* Problem details: Render every line of the listing below as a JSON list of strings, one string per line, skipping blank lines and leaving out the picture lines.

* Stored rows:
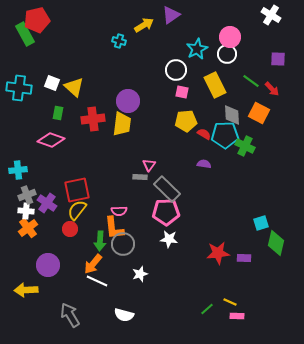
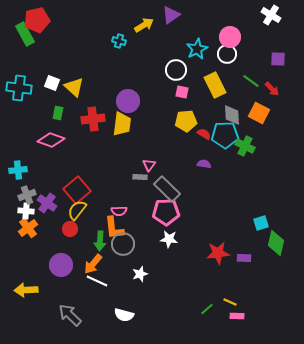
red square at (77, 190): rotated 28 degrees counterclockwise
purple circle at (48, 265): moved 13 px right
gray arrow at (70, 315): rotated 15 degrees counterclockwise
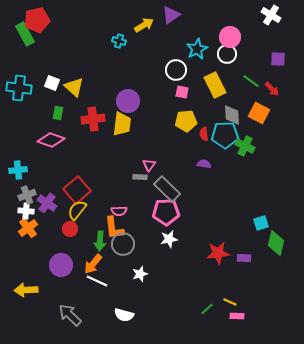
red semicircle at (204, 134): rotated 128 degrees counterclockwise
white star at (169, 239): rotated 18 degrees counterclockwise
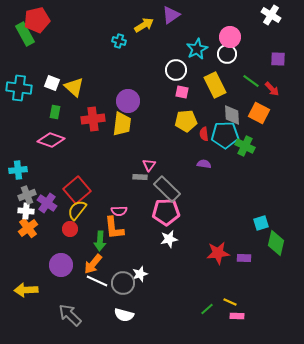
green rectangle at (58, 113): moved 3 px left, 1 px up
gray circle at (123, 244): moved 39 px down
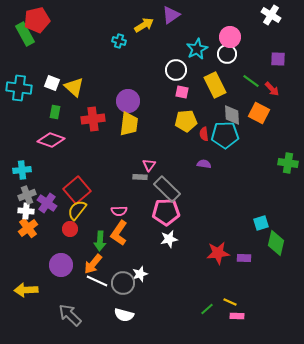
yellow trapezoid at (122, 124): moved 7 px right
green cross at (245, 146): moved 43 px right, 17 px down; rotated 18 degrees counterclockwise
cyan cross at (18, 170): moved 4 px right
orange L-shape at (114, 228): moved 5 px right, 5 px down; rotated 40 degrees clockwise
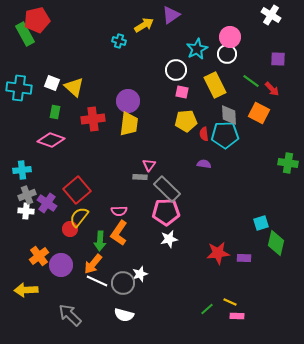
gray diamond at (232, 115): moved 3 px left
yellow semicircle at (77, 210): moved 2 px right, 7 px down
orange cross at (28, 228): moved 11 px right, 28 px down
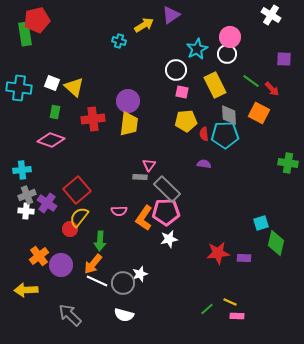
green rectangle at (25, 34): rotated 20 degrees clockwise
purple square at (278, 59): moved 6 px right
orange L-shape at (119, 233): moved 25 px right, 15 px up
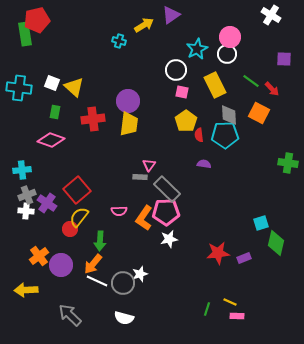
yellow pentagon at (186, 121): rotated 30 degrees counterclockwise
red semicircle at (204, 134): moved 5 px left, 1 px down
purple rectangle at (244, 258): rotated 24 degrees counterclockwise
green line at (207, 309): rotated 32 degrees counterclockwise
white semicircle at (124, 315): moved 3 px down
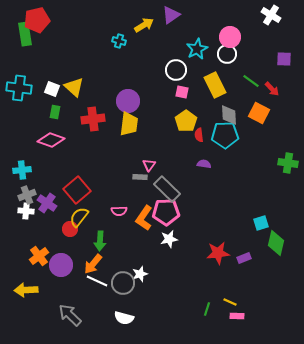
white square at (52, 83): moved 6 px down
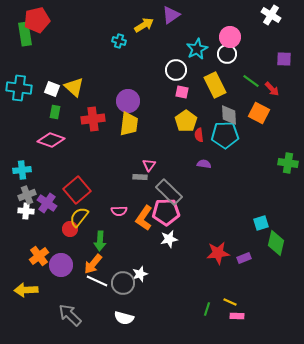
gray rectangle at (167, 189): moved 2 px right, 3 px down
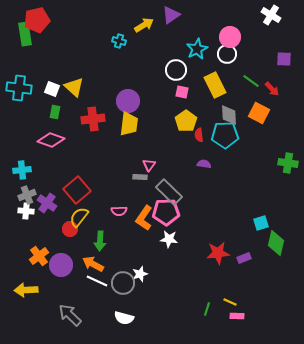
white star at (169, 239): rotated 18 degrees clockwise
orange arrow at (93, 264): rotated 80 degrees clockwise
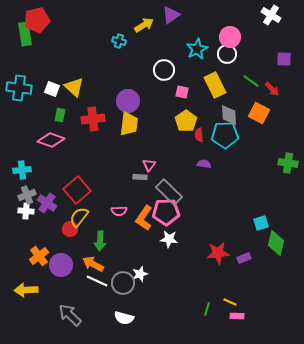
white circle at (176, 70): moved 12 px left
green rectangle at (55, 112): moved 5 px right, 3 px down
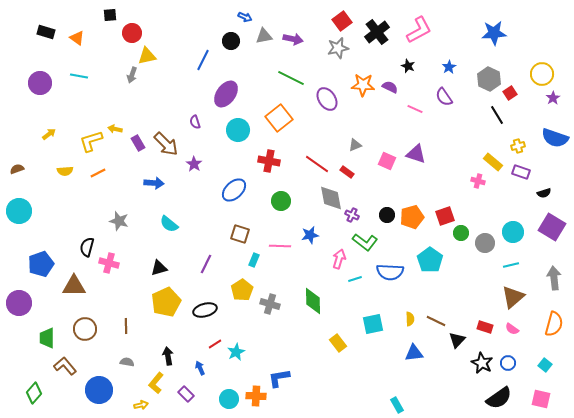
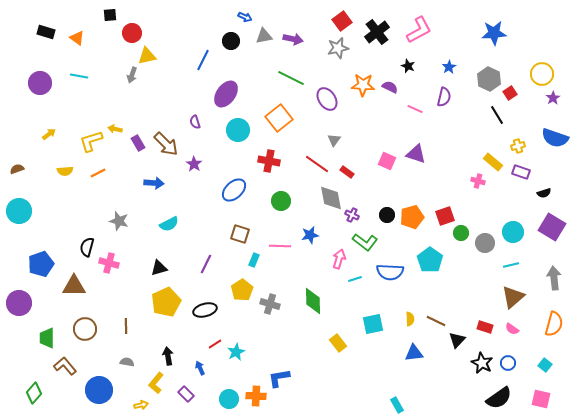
purple semicircle at (444, 97): rotated 132 degrees counterclockwise
gray triangle at (355, 145): moved 21 px left, 5 px up; rotated 32 degrees counterclockwise
cyan semicircle at (169, 224): rotated 66 degrees counterclockwise
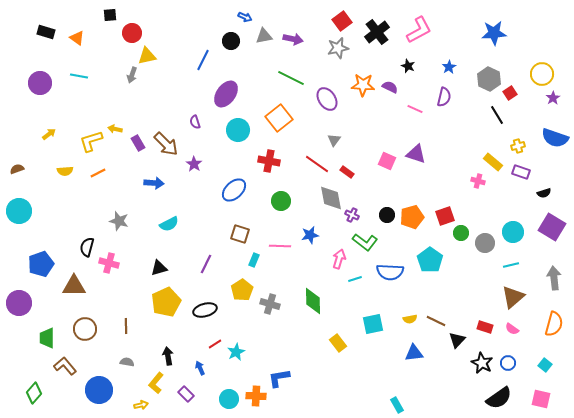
yellow semicircle at (410, 319): rotated 80 degrees clockwise
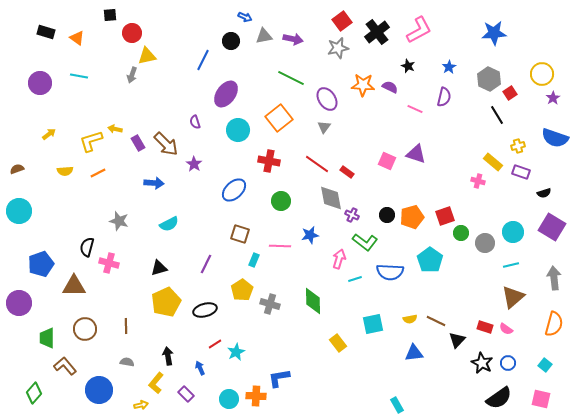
gray triangle at (334, 140): moved 10 px left, 13 px up
pink semicircle at (512, 329): moved 6 px left
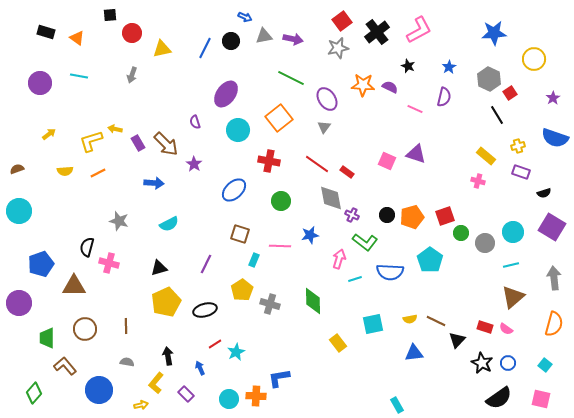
yellow triangle at (147, 56): moved 15 px right, 7 px up
blue line at (203, 60): moved 2 px right, 12 px up
yellow circle at (542, 74): moved 8 px left, 15 px up
yellow rectangle at (493, 162): moved 7 px left, 6 px up
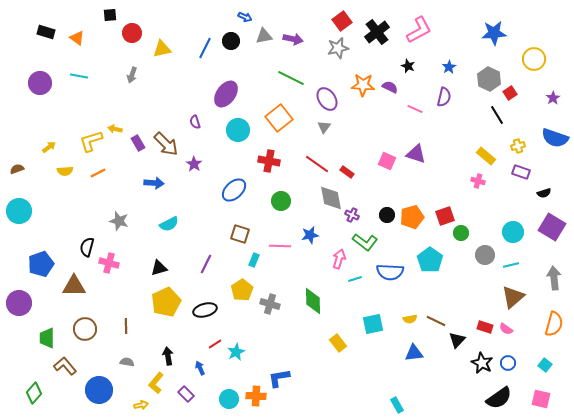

* Task result:
[
  "red square at (77, 190): rotated 28 degrees counterclockwise",
  "purple circle at (48, 265): moved 13 px right",
  "gray arrow at (70, 315): rotated 15 degrees counterclockwise",
  "red semicircle at (204, 134): rotated 128 degrees counterclockwise",
  "white star at (169, 239): rotated 18 degrees counterclockwise",
  "green rectangle at (58, 113): moved 3 px left, 1 px up",
  "gray circle at (123, 244): moved 39 px down",
  "yellow trapezoid at (122, 124): moved 7 px right",
  "green cross at (245, 146): moved 43 px right, 17 px down; rotated 18 degrees counterclockwise",
  "cyan cross at (18, 170): moved 4 px right",
  "orange L-shape at (114, 228): moved 5 px right, 5 px down; rotated 40 degrees clockwise",
  "gray diamond at (232, 115): moved 3 px left",
  "yellow semicircle at (77, 210): moved 2 px right, 7 px down",
  "orange cross at (28, 228): moved 11 px right, 28 px down",
  "green rectangle at (25, 34): rotated 20 degrees clockwise",
  "purple square at (278, 59): moved 6 px right",
  "orange L-shape at (119, 233): moved 25 px right, 15 px up",
  "yellow pentagon at (186, 121): rotated 30 degrees counterclockwise",
  "red semicircle at (204, 134): moved 5 px left, 1 px down",
  "purple rectangle at (244, 258): rotated 24 degrees counterclockwise",
  "green line at (207, 309): rotated 32 degrees counterclockwise",
  "white semicircle at (124, 315): moved 3 px down",
  "white square at (52, 83): moved 6 px down",
  "gray rectangle at (167, 189): moved 2 px right, 3 px down",
  "white star at (169, 239): rotated 18 degrees clockwise",
  "orange arrow at (93, 264): rotated 80 degrees clockwise",
  "white circle at (176, 70): moved 12 px left",
  "green rectangle at (55, 112): moved 5 px right, 3 px down",
  "purple semicircle at (444, 97): rotated 132 degrees counterclockwise",
  "gray triangle at (355, 145): moved 21 px left, 5 px up; rotated 32 degrees counterclockwise",
  "cyan semicircle at (169, 224): rotated 66 degrees counterclockwise",
  "yellow semicircle at (410, 319): rotated 80 degrees clockwise",
  "gray triangle at (334, 140): moved 10 px left, 13 px up",
  "pink semicircle at (512, 329): moved 6 px left",
  "yellow triangle at (147, 56): moved 15 px right, 7 px up",
  "blue line at (203, 60): moved 2 px right, 12 px up",
  "yellow circle at (542, 74): moved 8 px left, 15 px up",
  "yellow rectangle at (493, 162): moved 7 px left, 6 px up"
]